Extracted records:
────────

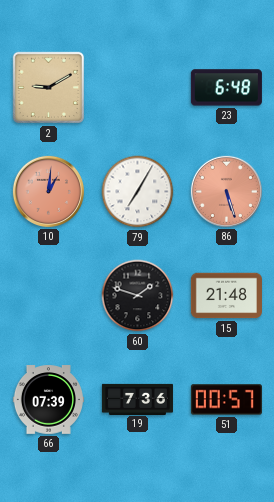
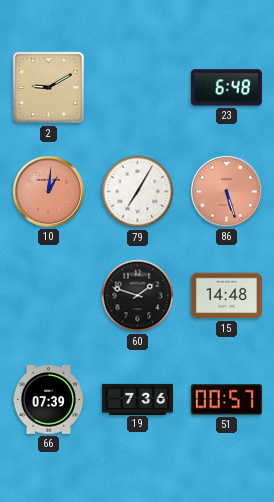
15: 21:48 -> 14:48
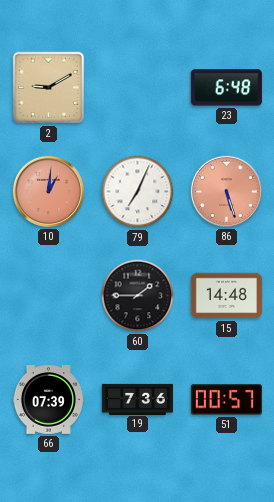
79: 7:05 -> 7:04
60: 1:48 -> 1:45
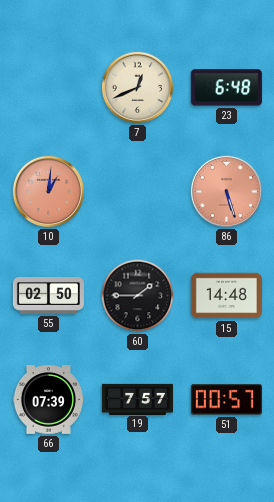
2: 9:10 -> none
7: none -> 12:41
79: 7:04 -> none
55: none -> 02:50
19: 7:36 -> 7:57
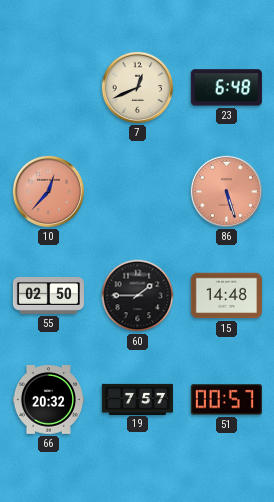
10: 1:01 -> 12:37
66: 07:39 -> 20:32
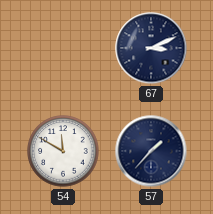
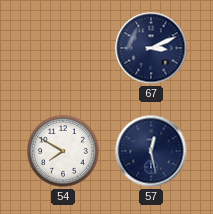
54: 11:50 -> 7:50
57: 1:37 -> 12:28
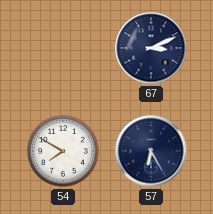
57: 12:28 -> 6:25
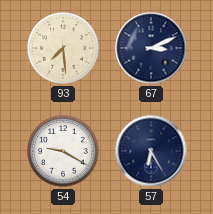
93: none -> 7:29
54: 7:50 -> 9:20
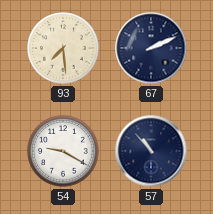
67: 3:11 -> 2:11
57: 6:25 -> 10:53
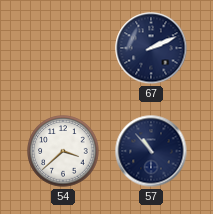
93: 7:29 -> none
54: 9:20 -> 3:38
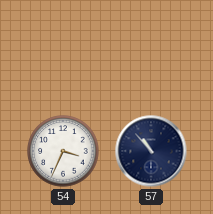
67: 2:11 -> none
54: 3:38 -> 3:34
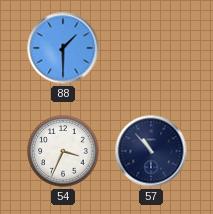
88: none -> 1:30
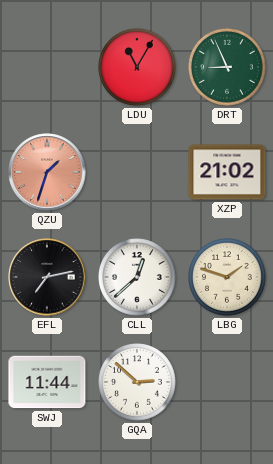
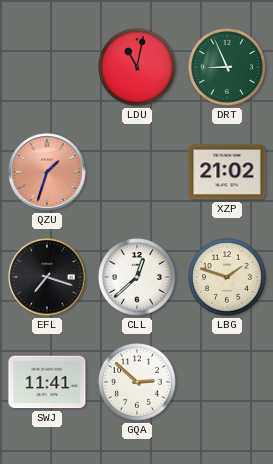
LDU: 11:05 -> 11:02
EFL: 7:13 -> 7:18
SWJ: 11:44 -> 11:41
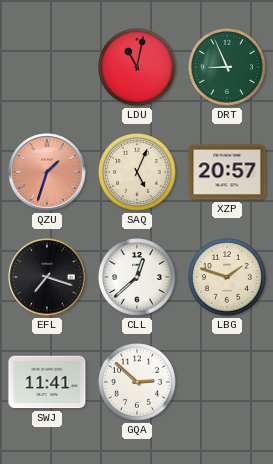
SAQ: none -> 5:04
XZP: 21:02 -> 20:57
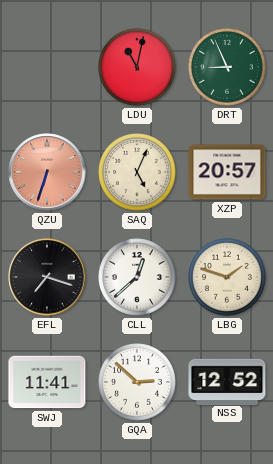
QZU: 1:33 -> 6:33
NSS: none -> 12:52
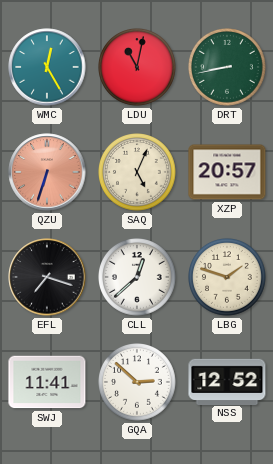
WMC: none -> 12:25
DRT: 8:56 -> 8:43
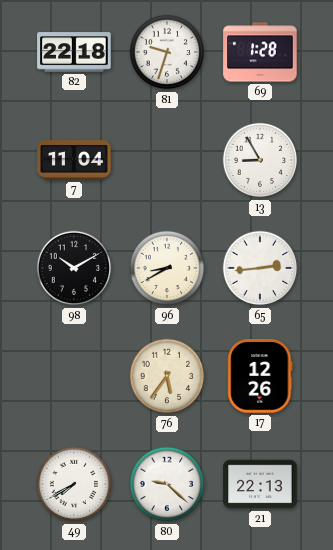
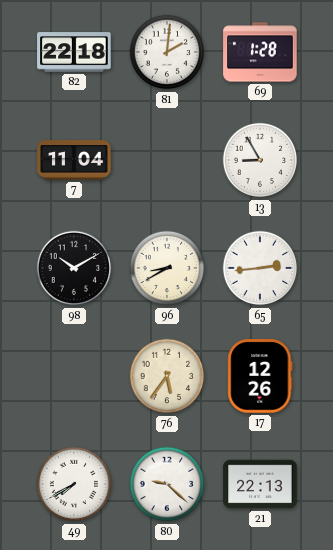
81: 9:33 -> 2:01
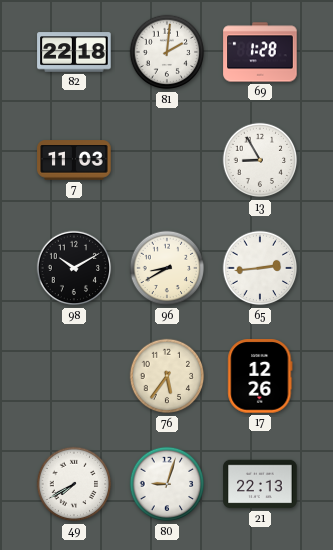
7: 11:04 -> 11:03
80: 9:22 -> 9:03
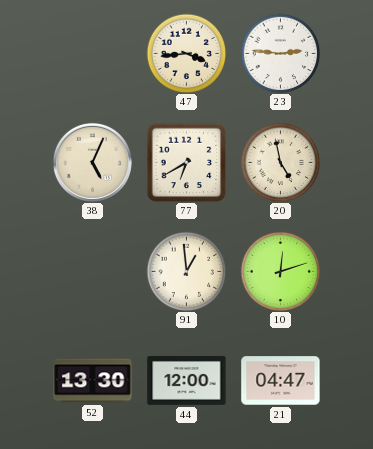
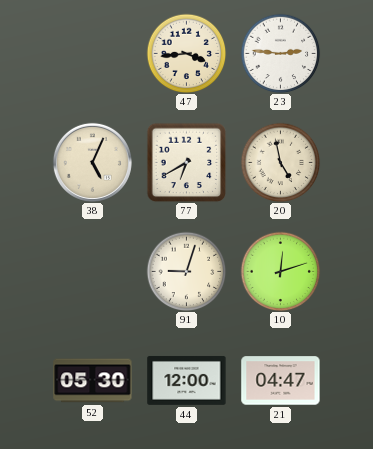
91: 12:59 -> 9:03
52: 13:30 -> 05:30
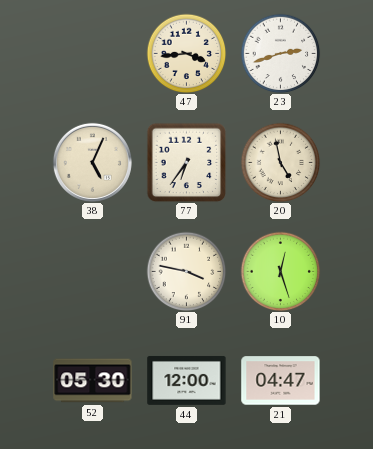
23: 2:46 -> 2:42
77: 6:40 -> 6:36
91: 9:03 -> 3:47
10: 12:12 -> 12:27
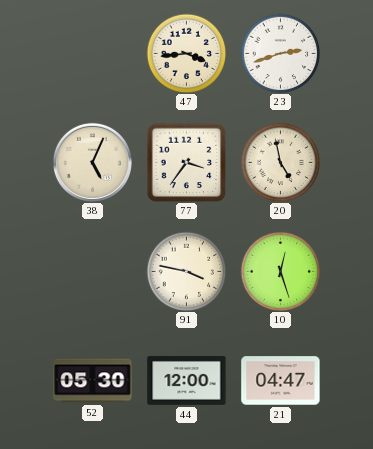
77: 6:36 -> 3:36
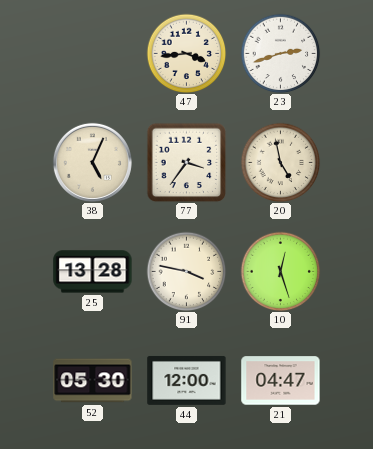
25: none -> 13:28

────────

PROMPT: Rewrite the listing above with every "none" switched to "empty" and nothing else altered. Leave the picture lines out of your answer.

REPLY TO THE TASK:
15: 21:48 -> 14:48
79: 7:05 -> 7:04
60: 1:48 -> 1:45
2: 9:10 -> empty
7: empty -> 12:41
79: 7:04 -> empty
55: empty -> 02:50
19: 7:36 -> 7:57
10: 1:01 -> 12:37
66: 07:39 -> 20:32
54: 11:50 -> 7:50
57: 1:37 -> 12:28
57: 12:28 -> 6:25
93: empty -> 7:29
54: 7:50 -> 9:20
67: 3:11 -> 2:11
57: 6:25 -> 10:53
93: 7:29 -> empty
54: 9:20 -> 3:38
67: 2:11 -> empty
54: 3:38 -> 3:34
88: empty -> 1:30
LDU: 11:05 -> 11:02
EFL: 7:13 -> 7:18
SWJ: 11:44 -> 11:41
SAQ: empty -> 5:04
XZP: 21:02 -> 20:57
QZU: 1:33 -> 6:33
NSS: empty -> 12:52
WMC: empty -> 12:25
DRT: 8:56 -> 8:43
81: 9:33 -> 2:01
7: 11:04 -> 11:03
80: 9:22 -> 9:03
91: 12:59 -> 9:03
52: 13:30 -> 05:30
23: 2:46 -> 2:42
77: 6:40 -> 6:36
91: 9:03 -> 3:47
10: 12:12 -> 12:27
77: 6:36 -> 3:36
25: empty -> 13:28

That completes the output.